● **Task details**
Start the copy at the line holding "JOY pin VCC: 5V -> GND" and continue it exactly through the last line of the entries, leaving out pictures and anything else.

● **Data records**
------------------------------------------------
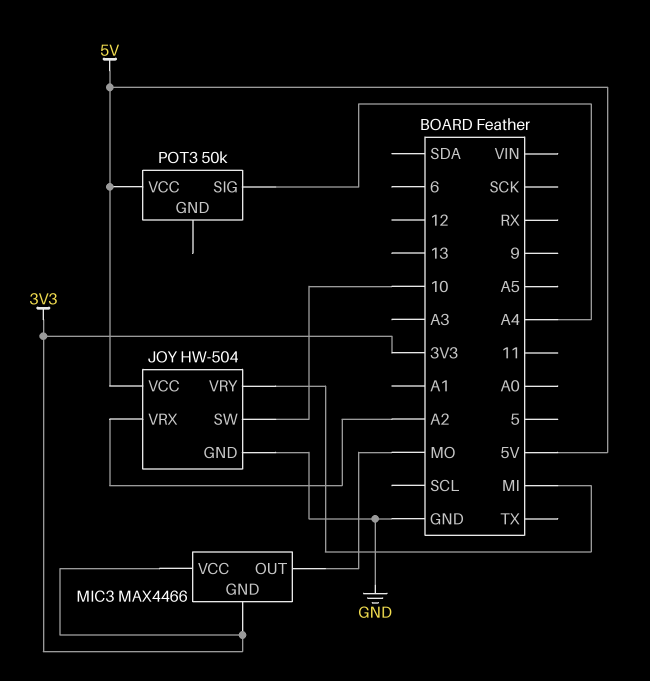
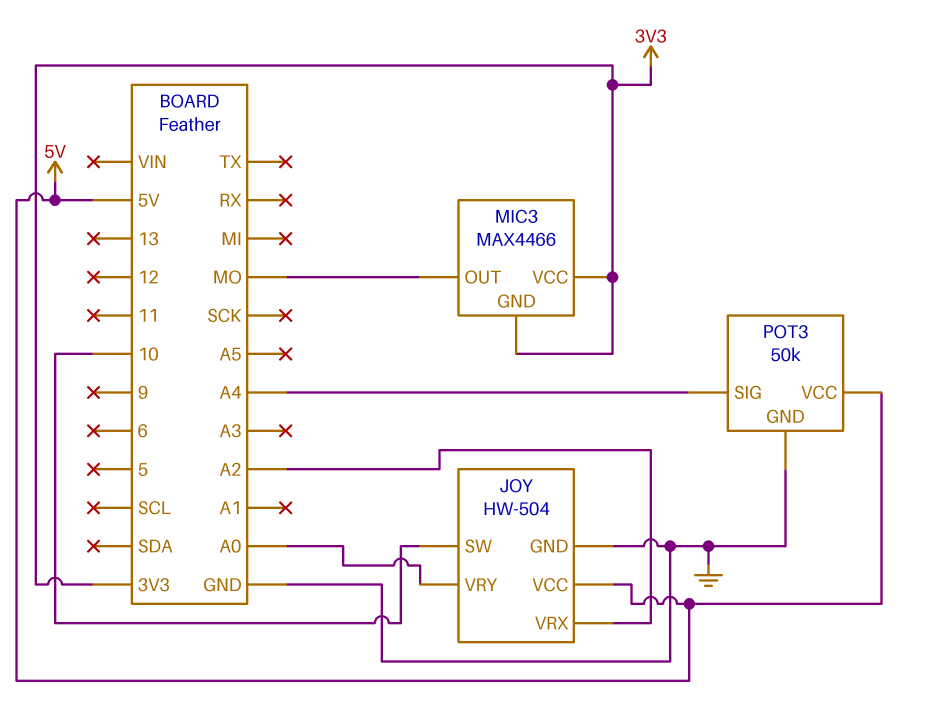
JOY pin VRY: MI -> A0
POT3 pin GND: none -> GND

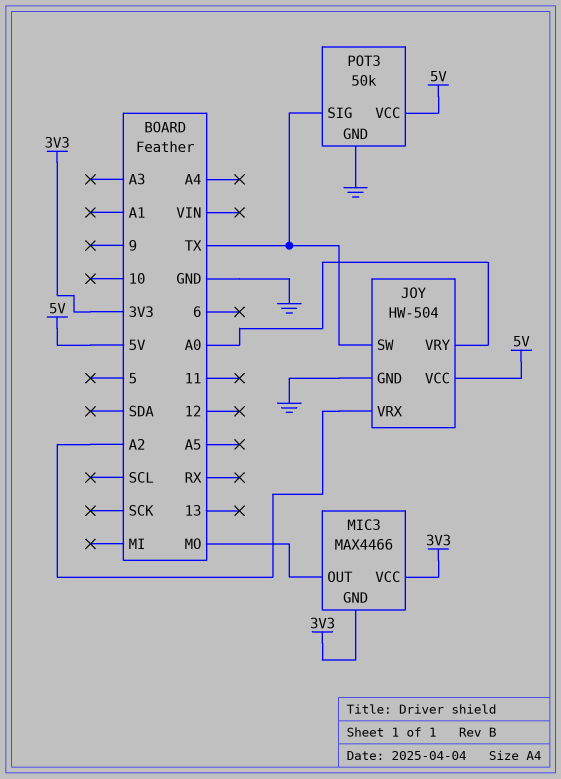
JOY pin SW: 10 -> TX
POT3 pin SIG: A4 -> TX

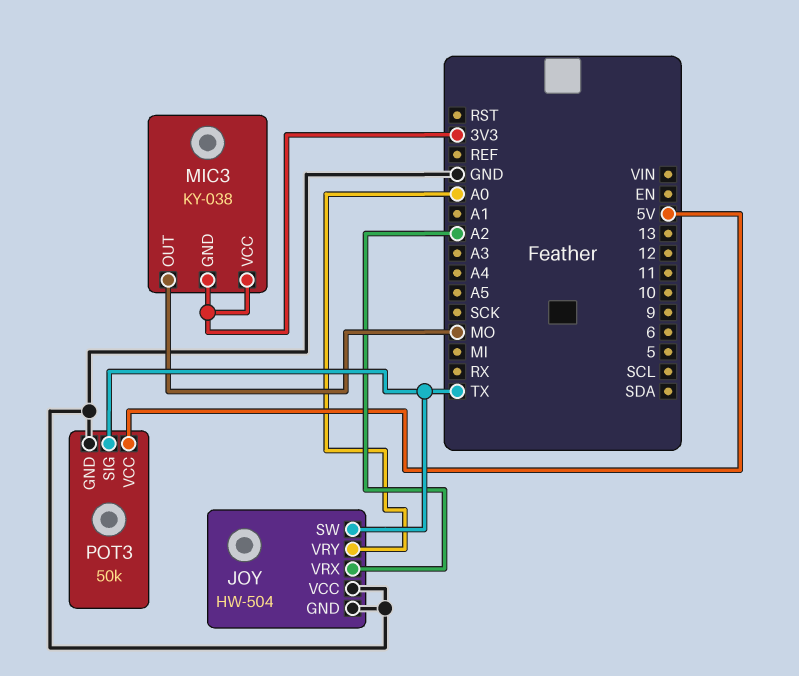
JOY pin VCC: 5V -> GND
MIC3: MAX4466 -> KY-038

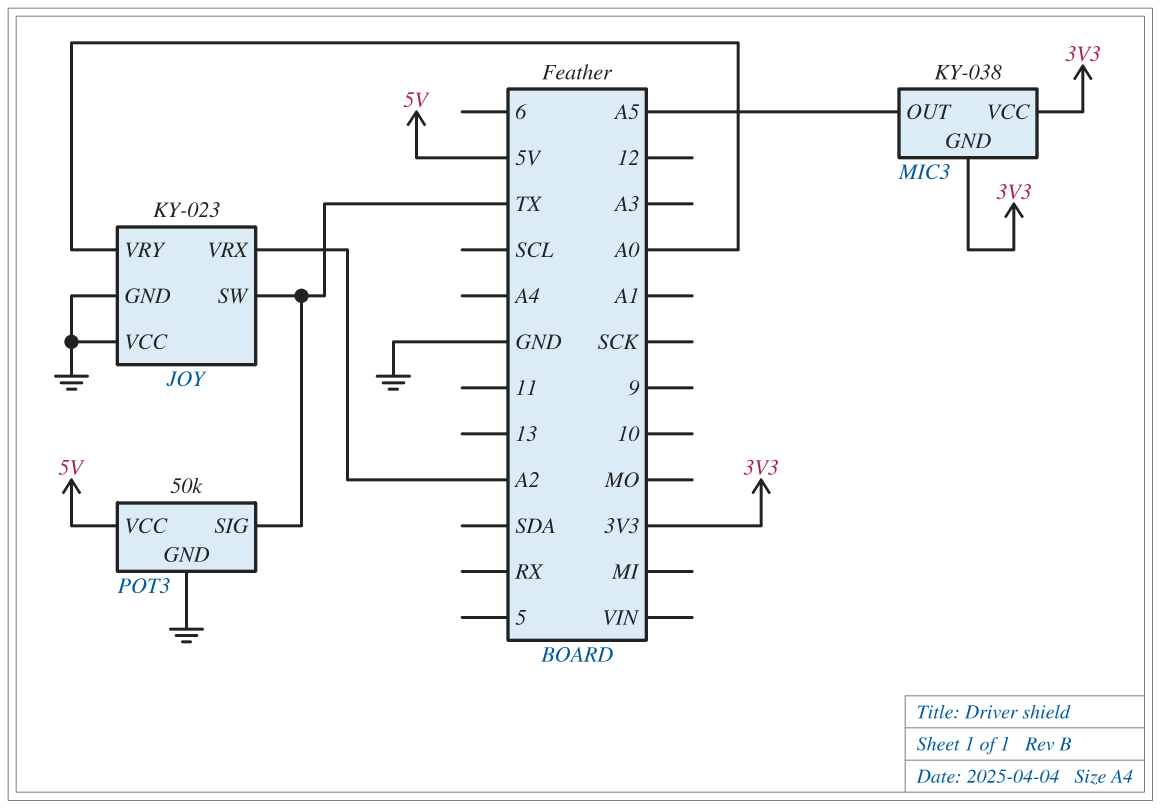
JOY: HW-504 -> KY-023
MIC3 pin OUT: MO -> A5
------------------------------------------------
● **Exercise response**
JOY pin VCC: 5V -> GND
MIC3: MAX4466 -> KY-038

JOY: HW-504 -> KY-023
MIC3 pin OUT: MO -> A5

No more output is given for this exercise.